**Gestellte Aufgabe:** Liste jede Zeile der Datensätze unten auf, die die Zeichenfolge "kern" enthält. Groß- und Kleinschreibung zählt.

**Zeilen des Datensatzes:**
----
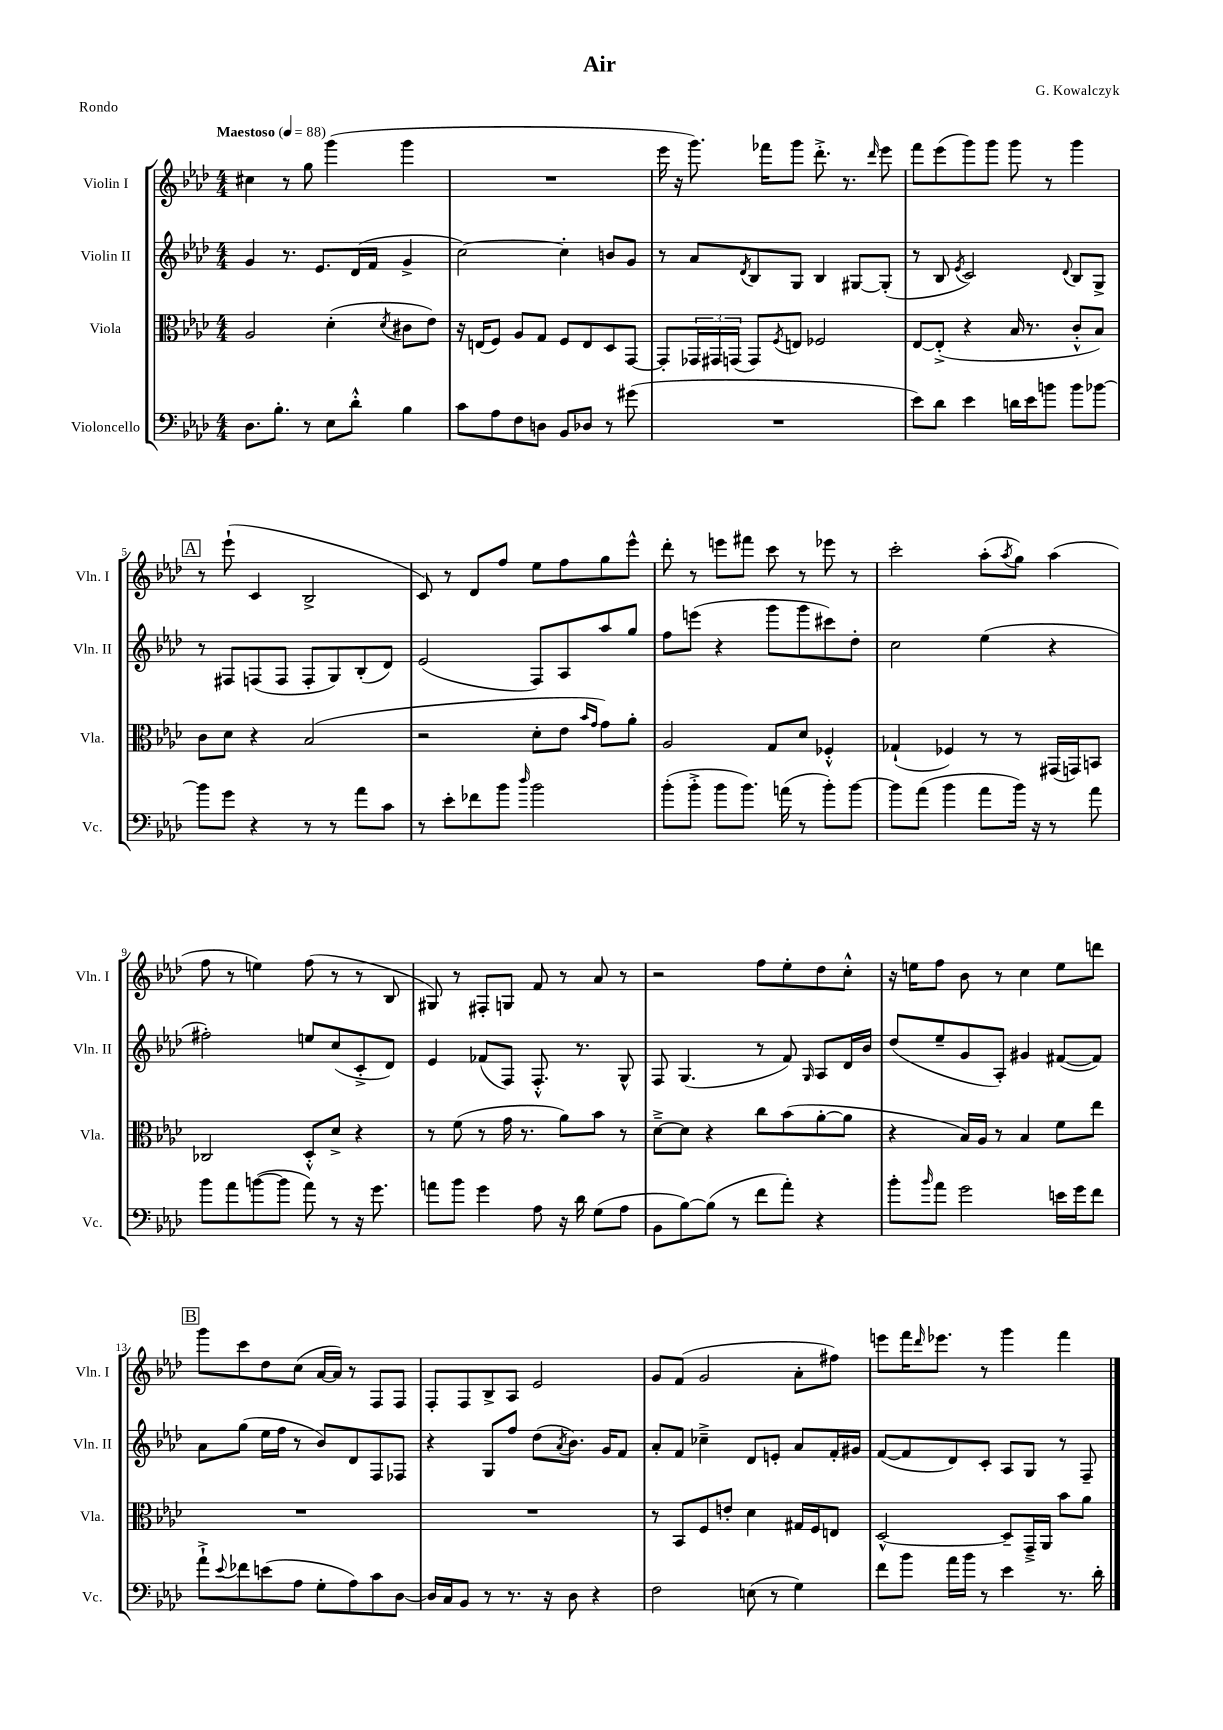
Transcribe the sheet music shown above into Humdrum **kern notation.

**kern	**kern	**kern	**kern
*staff4	*staff3	*staff2	*staff1
*clefF4	*clefC3	*clefG2	*clefG2
*k[b-e-a-d-]	*k[b-e-a-d-]	*k[b-e-a-d-]	*k[b-e-a-d-]
*M4/4	*M4/4	*M4/4	*M4/4
*MM88	*MM88	*MM88	*MM88
8.D-	2A-	4g	4cc#
8.B-'	.	.	.
.	.	8.r	8r
8r	.	.	8gg
.	.	8.e-	.
8E-	(4d-'	.	(4ggg
8d-'^^	.	(16d-	.
.	.	16f	.
.	8qd-	.	.
4B-	8c#	4g^	4ggg
.	8e-)	.	.
=	=	=	=
8c	16r	[2cc)	1r
.	(16E	.	.
8A-	8F)	.	.
8F	8A-	.	.
8D	8G	.	.
8BB-	8F	4cc']	.
8D-	8E	.	.
8r	8D-	8b	.
(8g#	[8GG	8g	.
=	=	=	=
1r	8GG']	8r	16eee-
.	.	.	16r
.	24GG-	8a-	8.ggg)
.	24GG#	.	.
.	(24GG	.	.
.	.	8qd-	.
.	8GG)	8B-	.
.	.	.	16fff-
.	8qF	.	.
.	8E	8G	8ggg
.	2F-	4B-	8.ddd-'^
.	.	.	8.r
.	.	[8G#	.
.	.	.	16qqddd-
.	.	(8G#']	8eee-
=	=	=	=
8e-)	[8E-	8r	8fff
8d-	(8E-'^]	8B-	(8eee-
.	.	8qe-	.
4e-	4r	2c)	8ggg)
.	.	.	8ggg
16d	16B-	.	8ggg
16e-	8.r	.	.
8b	.	.	8r
.	.	8qqd-	.
8b	8c'^^	8B-	4ggg
[8b-	8B-)	8G^	.
=	=	=	=
8b-]	8c	8r	8r
8g	8d-	8F#	(8eee-`
4r	4r	(8F	4c
.	.	8F	.
8r	(2B-	8F'	2B-^
8r	.	8G)	.
8a-	.	(8B-'	.
8c	.	8d-)	.
=	=	=	=
8r	2r	(2e-	8c)
8e-'	.	.	8r
8f-	.	.	8d-
8b-	.	.	8ff
16qqdd-	.	.	.
2b-	8d-'	8F)	8ee-
.	8e-	8A-	8ff
.	16qqb-	.	.
.	16qqg	.	.
.	8g)	8aa-	8gg
.	8a-'	8gg	8eee-^^
=	=	=	=
(8b-'	2A-	8ff	8ddd-'
8b-'^	.	(8eee	8r
8b-	.	4r	8eee
8.b-)	.	.	8fff#
.	8G	8ggg	8ccc
(16a	.	.	.
8r	8d-	8ggg	8r
8b-')	4F-'^^	8ccc#)	8eee-
[8b-	.	8dd-'	8r
=	=	=	=
8b-]	(4G-`	2cc	2ccc'
(8a-	.	.	.
4b-	4F-)	.	.
8a-	8r	(4ee-	(8aa-'
.	.	.	8qaa-
16b-)	8r	.	8gg)
16r	.	.	.
8r	(16GG#	4r	(4aa-
.	16GG)	.	.
8a-	8BB	.	.
=	=	=	=
8b-	2C-	2ff#')	8ff
8a-	.	.	8r
([8b	.	.	4ee)
8b]	.	.	.
8a-)	8D-'^^	8ee	(8ff
8r	8d-^	(8cc	8r
16r	4r	8c'^	8r
8.g	.	.	.
.	.	8d-)	8B-
=	=	=	=
8a	8r	4e-	8G#)
8b-	(8f	.	8r
4g	8r	(8f-	8F#'
.	16g	8F)	8G
.	8.r	.	.
8A-	.	8.F'^^	8f
16r	8a-)	.	8r
16d-	.	8.r	.
(8G	8b-	.	8a-
8A-	8r	8G^^	8r
=	=	=	=
8BB-	[8d-~^	8F	2r
[8B-)	8d-]	(4.G	.
(8B-]	4r	.	.
8r	.	.	.
8f	8cc	8r	8ff
8a-')	(8b-	8f)	8ee-'
.	.	16qqG	.
4r	[8a-'	8A-	8dd-
.	8a-]	16d-	8cc'^^
.	.	16b-	.
=	=	=	=
8b-'	4r	(8dd-	16r
.	.	.	16ee
16qqb-	.	.	.
8a-	.	8ee-~	8ff
2g	16B-)	8g	8b-
.	16A-	.	.
.	8r	8A-')	8r
.	4B-	4g#	4cc
16e	8f	([8f#	8ee
16g	.	.	.
8f	8ee-	8f#])	8ddd
=	=	=	=
8a-`^	1r	8a-	8ggg
8qqe-	.	.	.
8f-	.	(8gg	8ccc
(8e	.	16ee-	8dd-
.	.	16ff	.
8A-	.	8r	(8cc
8G'	.	8b-)	[16a-
.	.	.	16a-])
8A-)	.	8d-	8r
8c	.	8F	8F
[8D-	.	8F-	8F
=	=	=	=
16D-]	1r	4r	8F'
16C	.	.	.
8BB-	.	.	8F
8r	.	8G	8B-^
8.r	.	8ff	8A-
.	.	(8dd-	2e-
16r	.	.	.
.	.	8qa-	.
8D-	.	8.b-)	.
4r	.	.	.
.	.	16g	.
.	.	8f	.
=	=	=	=
2F	8r	8a-'	8g
.	8BB-	8f	(8f
.	8F	4cc-~^	2g
.	8e'	.	.
(8E	4d-	8d-	.
8r	.	8e'	.
4G)	16G#	8a-	8a-'
.	16F	.	.
.	8E	16f'	8ff#)
.	.	16g#	.
=	=	=	=
8f	[2D-^^	([8f	8eee
8b-	.	8f]	16fff
.	.	.	16qqddd-
.	.	.	8.eee-
16a-	.	8d-)	.
16b-	.	.	.
8r	.	8c'	8r
4e-	8D-~]	8A-	4ggg
.	16GG~^	8G	.
.	16AA-	.	.
8.r	8b-	8r	4fff
.	8a-	8F~	.
16d-'	.	.	.
==	==	==	==
*-	*-	*-	*-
----
**Lösung der Aufgabe:**
Transcribe the sheet music shown above into Humdrum **kern notation.
**kern	**kern	**kern	**kern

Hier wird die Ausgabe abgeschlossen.